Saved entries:
━━━━━━━━━━
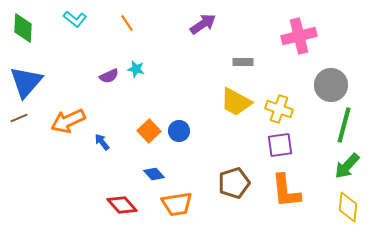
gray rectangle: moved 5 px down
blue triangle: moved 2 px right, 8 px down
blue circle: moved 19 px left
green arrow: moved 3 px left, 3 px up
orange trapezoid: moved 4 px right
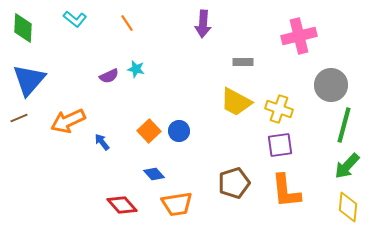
purple arrow: rotated 128 degrees clockwise
blue triangle: moved 3 px right, 2 px up
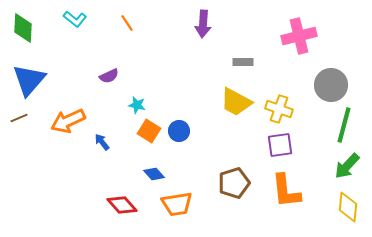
━━━━━━━━━━
Write out every line of the rows above word for word, leaving out the pictures.

> [TASK RESPONSE]:
gray rectangle: moved 5 px down
blue triangle: moved 2 px right, 8 px down
blue circle: moved 19 px left
green arrow: moved 3 px left, 3 px up
orange trapezoid: moved 4 px right
purple arrow: rotated 128 degrees clockwise
blue triangle: moved 3 px right, 2 px up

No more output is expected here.